Information:

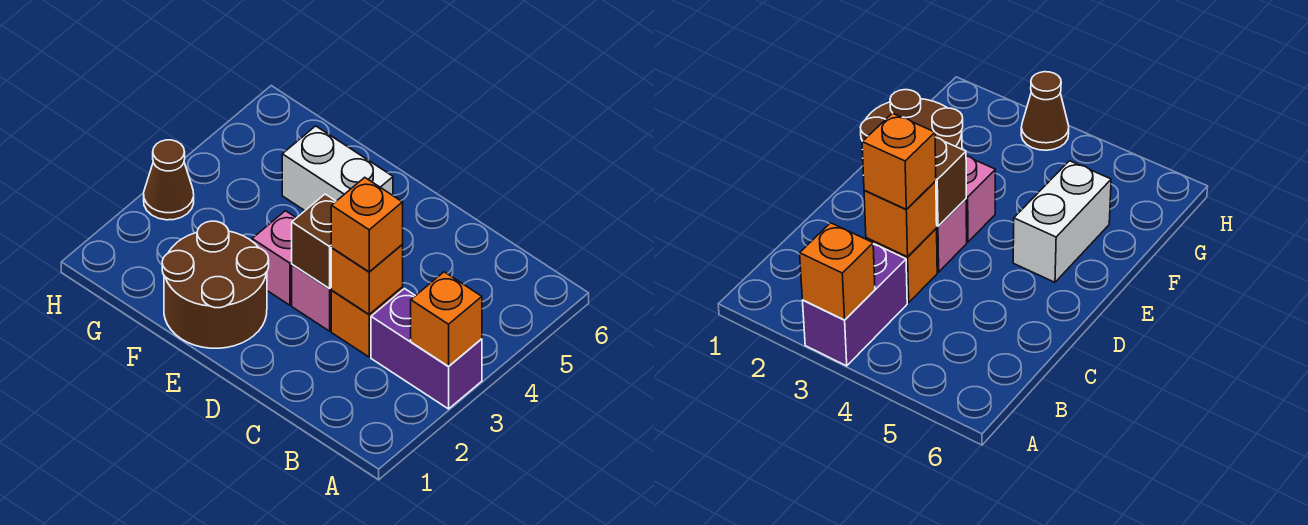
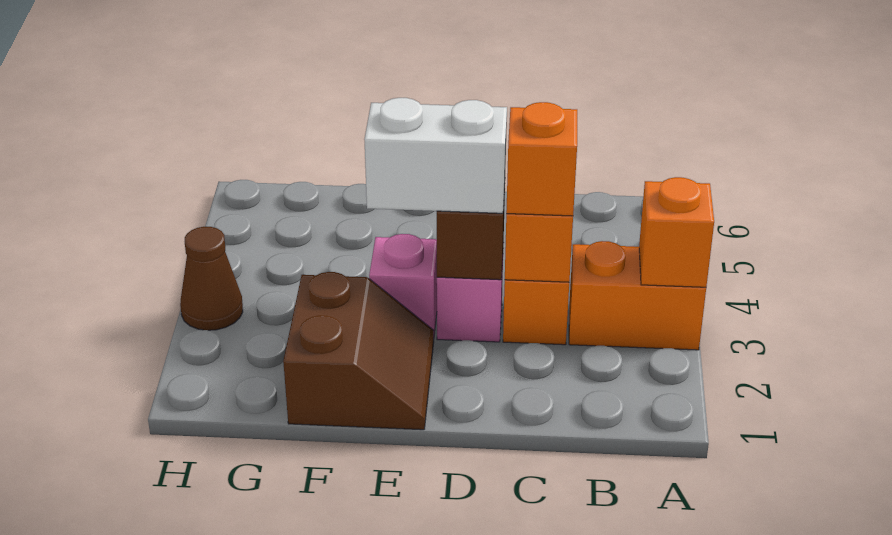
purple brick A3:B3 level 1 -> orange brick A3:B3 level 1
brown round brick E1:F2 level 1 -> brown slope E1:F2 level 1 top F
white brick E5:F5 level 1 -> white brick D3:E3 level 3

--

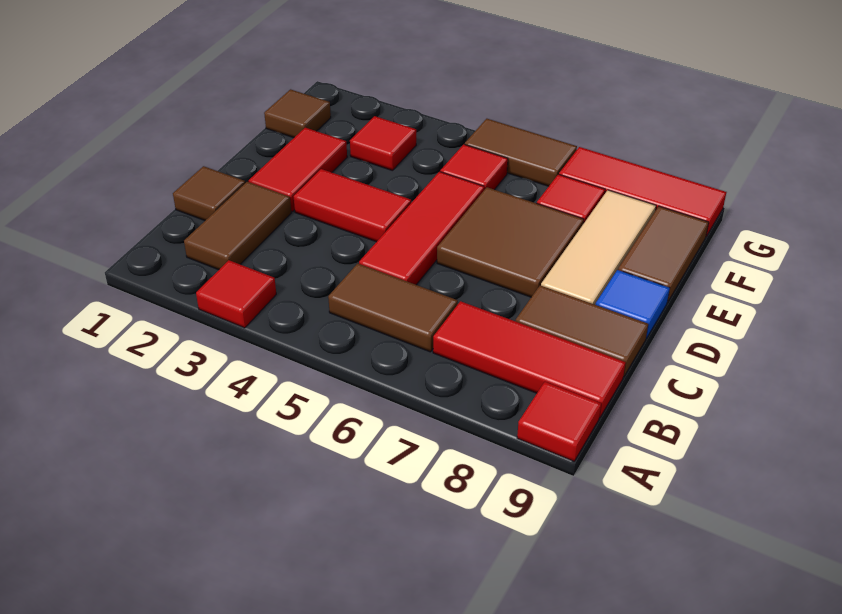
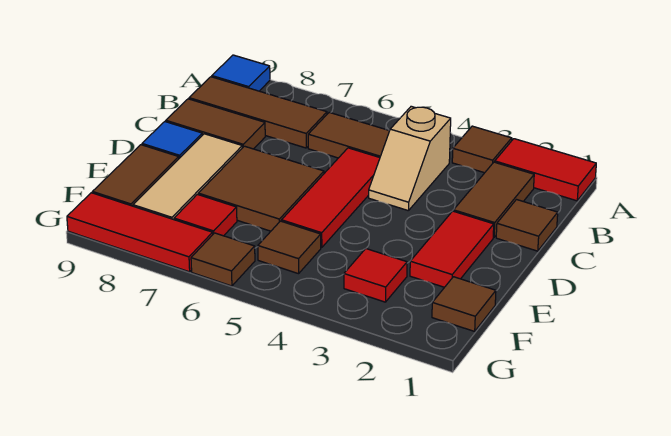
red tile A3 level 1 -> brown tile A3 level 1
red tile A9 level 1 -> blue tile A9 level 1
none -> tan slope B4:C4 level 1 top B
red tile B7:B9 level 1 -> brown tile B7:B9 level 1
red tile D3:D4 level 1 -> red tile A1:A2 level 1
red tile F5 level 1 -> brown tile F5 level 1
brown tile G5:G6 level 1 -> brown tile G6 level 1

Exercise details:
All lines in the preceding records that hold the word "brick" need to be copied.

Solution to this task:
purple brick A3:B3 level 1 -> orange brick A3:B3 level 1
brown round brick E1:F2 level 1 -> brown slope E1:F2 level 1 top F
white brick E5:F5 level 1 -> white brick D3:E3 level 3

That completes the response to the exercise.